What to produce:
From the entries below, please gather each line containing the string "yellow".

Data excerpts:

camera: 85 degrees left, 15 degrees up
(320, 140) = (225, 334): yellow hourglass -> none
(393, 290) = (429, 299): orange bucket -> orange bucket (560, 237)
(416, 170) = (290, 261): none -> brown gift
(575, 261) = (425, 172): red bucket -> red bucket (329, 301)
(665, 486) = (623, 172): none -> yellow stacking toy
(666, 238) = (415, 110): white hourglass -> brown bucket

--

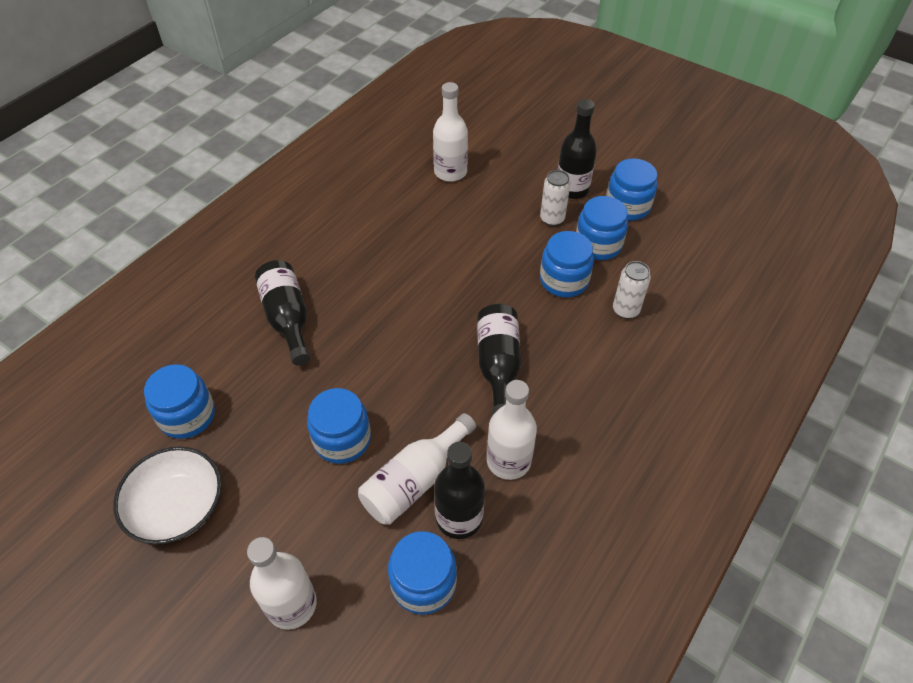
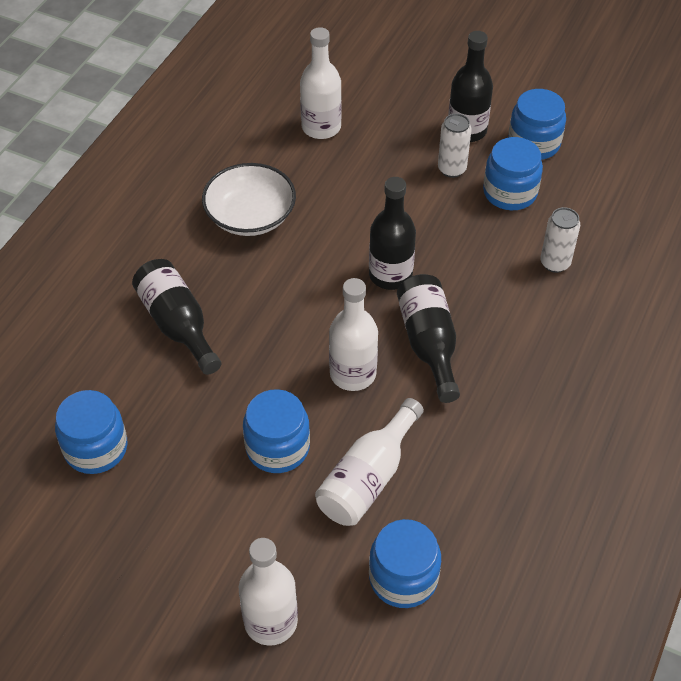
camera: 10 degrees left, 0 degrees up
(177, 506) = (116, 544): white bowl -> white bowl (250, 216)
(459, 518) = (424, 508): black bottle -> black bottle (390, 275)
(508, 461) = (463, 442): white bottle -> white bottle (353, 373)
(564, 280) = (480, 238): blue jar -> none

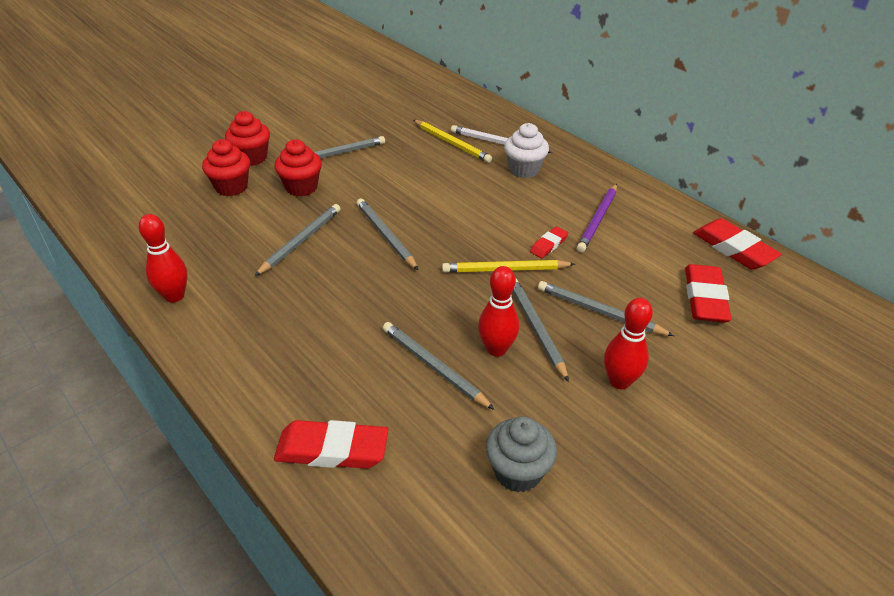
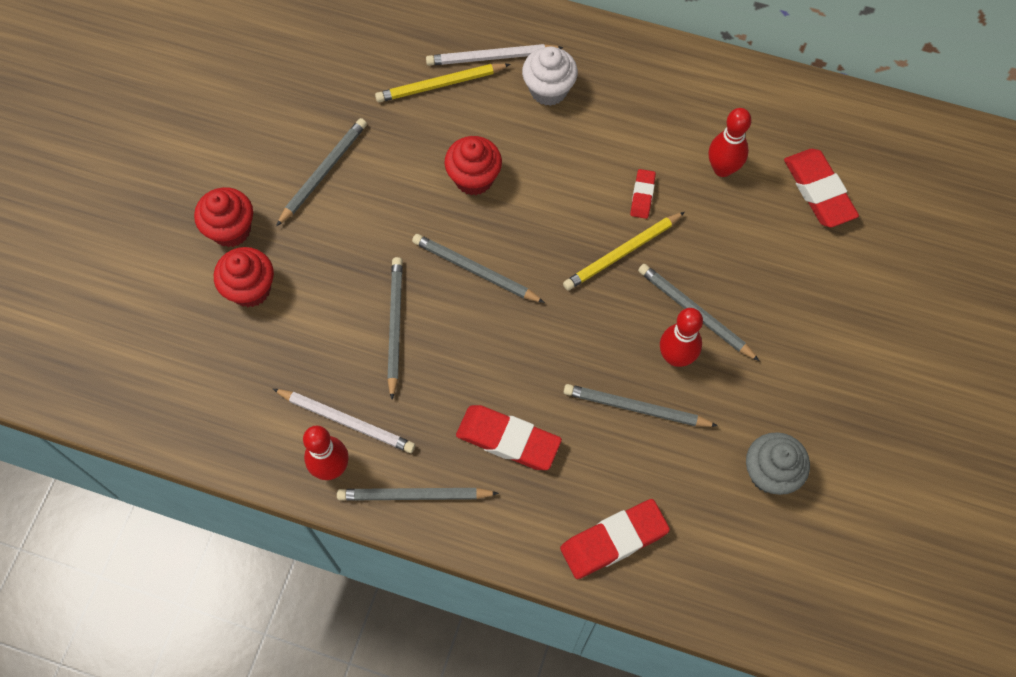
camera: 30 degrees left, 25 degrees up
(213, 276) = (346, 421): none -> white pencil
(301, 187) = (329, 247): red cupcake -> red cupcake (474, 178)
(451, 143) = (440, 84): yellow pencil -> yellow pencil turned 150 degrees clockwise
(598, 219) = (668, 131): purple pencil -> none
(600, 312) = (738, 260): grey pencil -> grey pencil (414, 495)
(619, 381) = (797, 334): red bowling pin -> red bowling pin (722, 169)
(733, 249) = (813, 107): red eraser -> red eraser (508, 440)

Output for this exercise:
(320, 140) = (225, 334): yellow hourglass -> none
(665, 486) = (623, 172): none -> yellow stacking toy
(451, 143) = (440, 84): yellow pencil -> yellow pencil turned 150 degrees clockwise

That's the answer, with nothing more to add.